◆ **Exercise prompt**: Go over the data below line by line, and state how many lines contain the string "plate". Give the number only.

[Data section Boundary: Start]

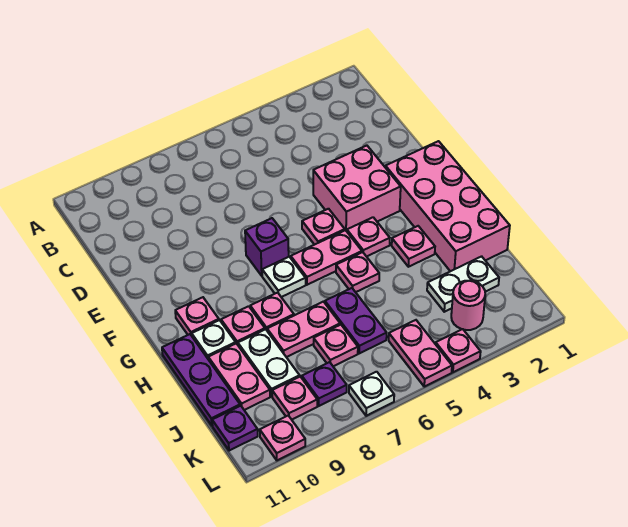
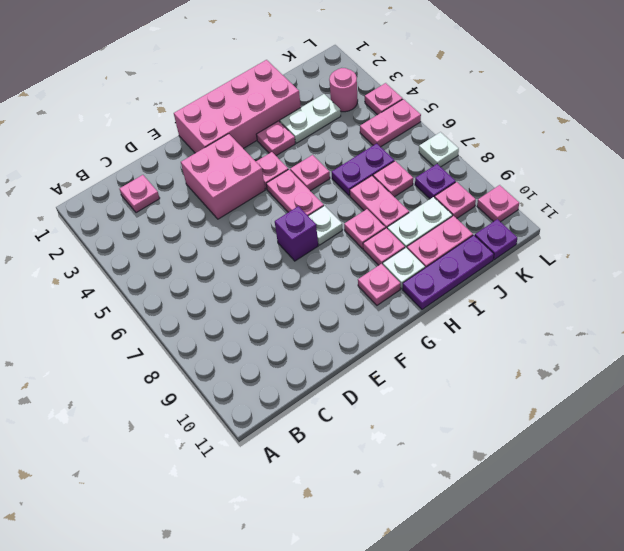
pink plate F5 level 1 -> pink plate C2 level 1
white plate J2:J3 level 1 -> white plate I3:J3 level 1

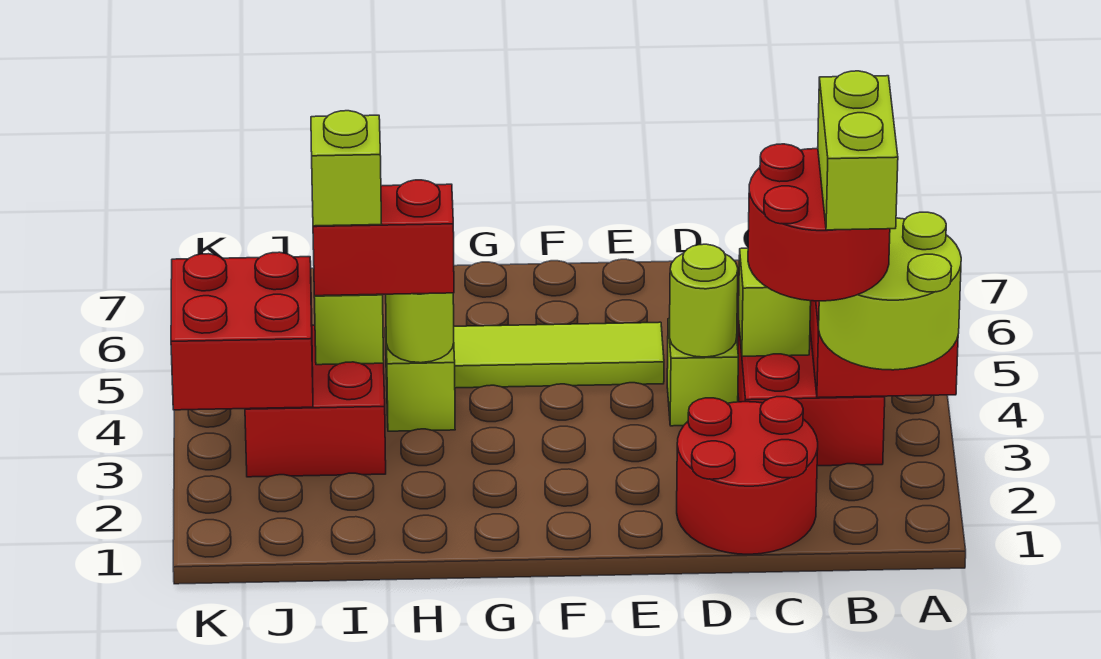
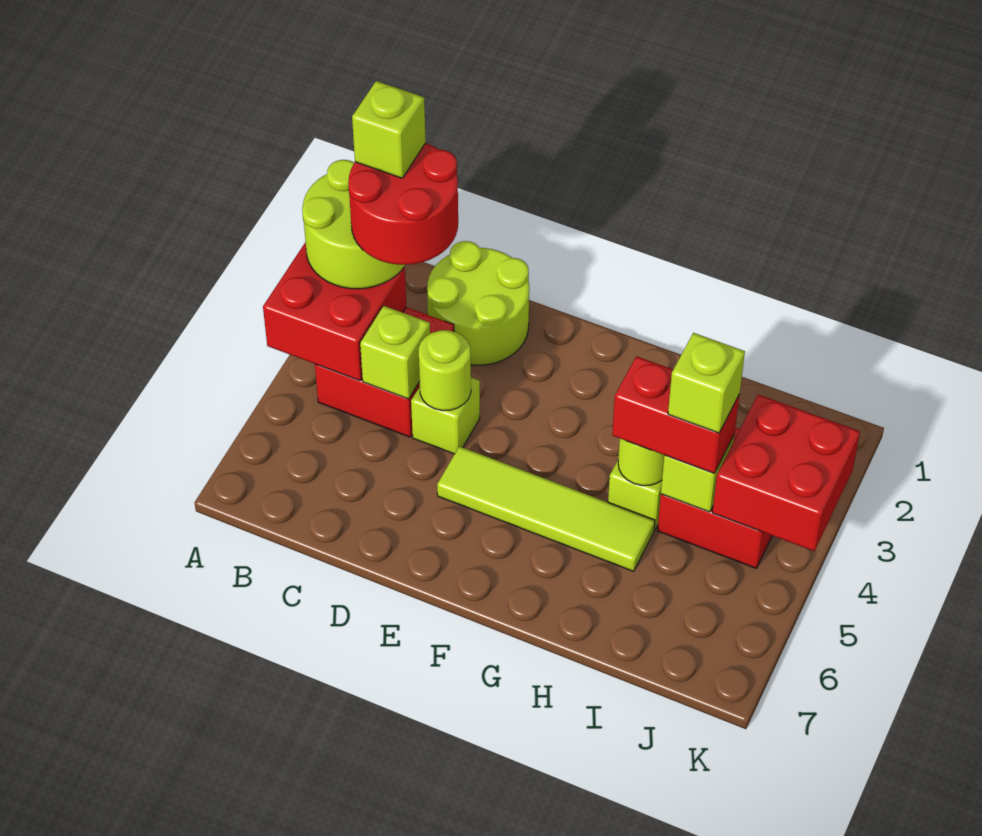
lime brick B2:B3 level 5 -> lime brick B2 level 5
red round brick C1:D2 level 1 -> lime round brick C1:D2 level 1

[Data section Boundary: End]

◆ **Output of the exercise**: 2